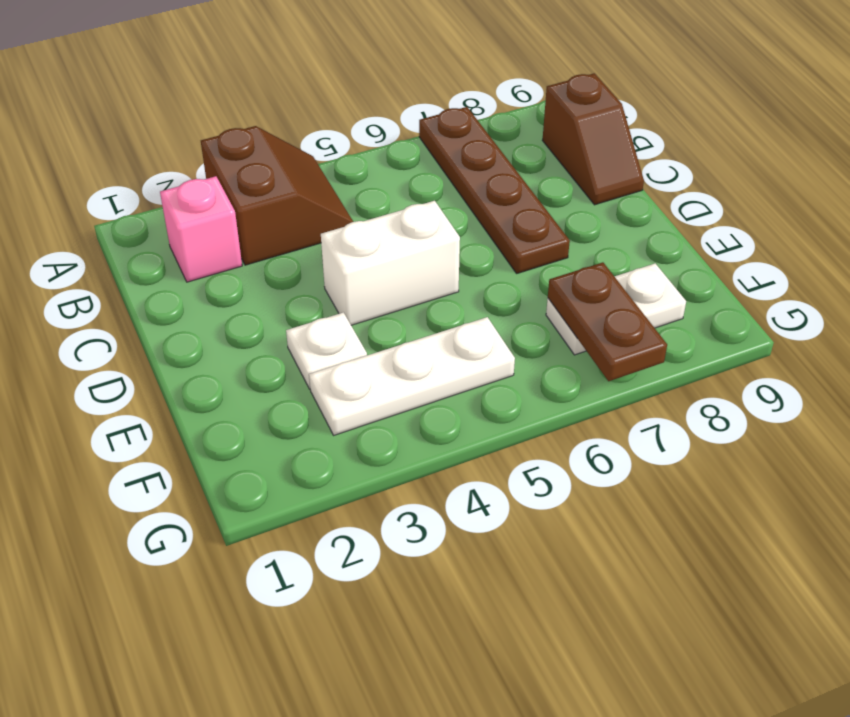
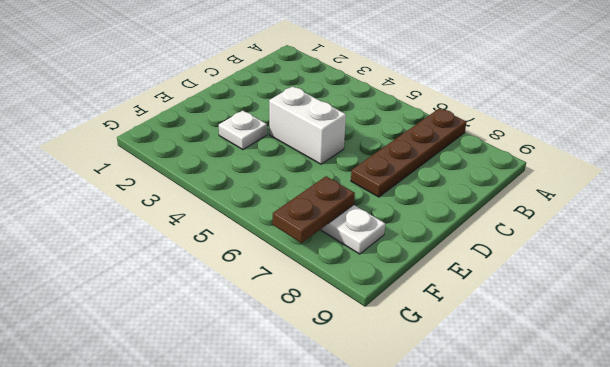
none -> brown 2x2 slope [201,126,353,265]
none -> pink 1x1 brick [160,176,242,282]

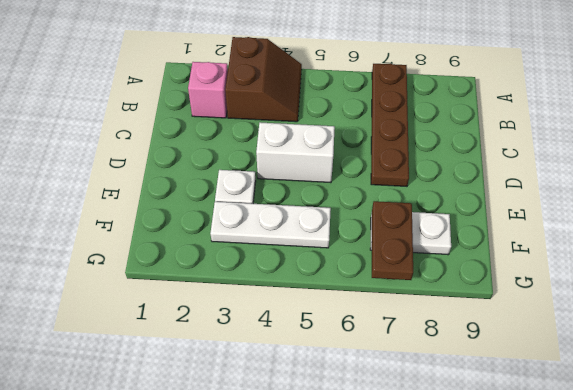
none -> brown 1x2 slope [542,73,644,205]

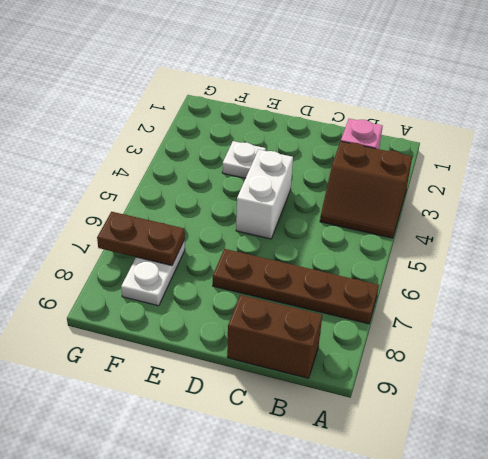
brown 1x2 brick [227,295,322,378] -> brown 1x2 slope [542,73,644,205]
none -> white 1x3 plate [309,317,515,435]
•••••
__INSTRUCTIONS TO FOLLOW__:
Output all of the data exactly. Skip the pictures.

__ANSWER SPACE__:
none -> brown 2x2 slope [201,126,353,265]
none -> pink 1x1 brick [160,176,242,282]

none -> brown 1x2 slope [542,73,644,205]

brown 1x2 brick [227,295,322,378] -> brown 1x2 slope [542,73,644,205]
none -> white 1x3 plate [309,317,515,435]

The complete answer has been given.